- **RECORD EXTRACTS**:

= = =

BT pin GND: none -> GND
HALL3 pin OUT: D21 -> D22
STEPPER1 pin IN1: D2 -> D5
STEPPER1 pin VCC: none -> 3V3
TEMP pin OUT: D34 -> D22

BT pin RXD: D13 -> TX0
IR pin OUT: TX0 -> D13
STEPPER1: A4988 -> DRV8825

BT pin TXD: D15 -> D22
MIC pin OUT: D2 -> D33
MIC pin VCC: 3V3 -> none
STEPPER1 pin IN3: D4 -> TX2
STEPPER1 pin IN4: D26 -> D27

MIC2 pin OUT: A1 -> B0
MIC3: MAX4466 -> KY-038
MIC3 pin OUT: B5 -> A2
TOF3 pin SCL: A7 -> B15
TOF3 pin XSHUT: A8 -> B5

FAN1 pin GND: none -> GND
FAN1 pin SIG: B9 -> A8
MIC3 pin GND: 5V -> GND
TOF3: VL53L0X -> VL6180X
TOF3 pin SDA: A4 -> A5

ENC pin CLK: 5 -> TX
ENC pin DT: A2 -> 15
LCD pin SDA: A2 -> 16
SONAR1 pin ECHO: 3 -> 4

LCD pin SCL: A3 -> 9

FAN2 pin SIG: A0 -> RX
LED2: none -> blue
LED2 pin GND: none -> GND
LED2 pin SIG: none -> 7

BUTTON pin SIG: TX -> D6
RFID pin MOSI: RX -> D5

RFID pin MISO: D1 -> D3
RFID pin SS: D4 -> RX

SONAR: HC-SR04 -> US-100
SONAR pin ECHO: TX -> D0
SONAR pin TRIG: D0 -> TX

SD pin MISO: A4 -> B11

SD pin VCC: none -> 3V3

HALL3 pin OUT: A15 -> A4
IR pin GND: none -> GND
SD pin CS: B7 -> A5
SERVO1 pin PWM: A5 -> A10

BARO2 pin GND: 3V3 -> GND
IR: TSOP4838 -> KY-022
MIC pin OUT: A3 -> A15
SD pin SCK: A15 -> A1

= = =

Transcribe the full listing exactly, keeping every word as it is.

BT pin GND: none -> GND
HALL3 pin OUT: D21 -> D22
STEPPER1 pin IN1: D2 -> D5
STEPPER1 pin VCC: none -> 3V3
TEMP pin OUT: D34 -> D22

BT pin RXD: D13 -> TX0
IR pin OUT: TX0 -> D13
STEPPER1: A4988 -> DRV8825

BT pin TXD: D15 -> D22
MIC pin OUT: D2 -> D33
MIC pin VCC: 3V3 -> none
STEPPER1 pin IN3: D4 -> TX2
STEPPER1 pin IN4: D26 -> D27

MIC2 pin OUT: A1 -> B0
MIC3: MAX4466 -> KY-038
MIC3 pin OUT: B5 -> A2
TOF3 pin SCL: A7 -> B15
TOF3 pin XSHUT: A8 -> B5

FAN1 pin GND: none -> GND
FAN1 pin SIG: B9 -> A8
MIC3 pin GND: 5V -> GND
TOF3: VL53L0X -> VL6180X
TOF3 pin SDA: A4 -> A5

ENC pin CLK: 5 -> TX
ENC pin DT: A2 -> 15
LCD pin SDA: A2 -> 16
SONAR1 pin ECHO: 3 -> 4

LCD pin SCL: A3 -> 9

FAN2 pin SIG: A0 -> RX
LED2: none -> blue
LED2 pin GND: none -> GND
LED2 pin SIG: none -> 7

BUTTON pin SIG: TX -> D6
RFID pin MOSI: RX -> D5

RFID pin MISO: D1 -> D3
RFID pin SS: D4 -> RX

SONAR: HC-SR04 -> US-100
SONAR pin ECHO: TX -> D0
SONAR pin TRIG: D0 -> TX

SD pin MISO: A4 -> B11

SD pin VCC: none -> 3V3

HALL3 pin OUT: A15 -> A4
IR pin GND: none -> GND
SD pin CS: B7 -> A5
SERVO1 pin PWM: A5 -> A10

BARO2 pin GND: 3V3 -> GND
IR: TSOP4838 -> KY-022
MIC pin OUT: A3 -> A15
SD pin SCK: A15 -> A1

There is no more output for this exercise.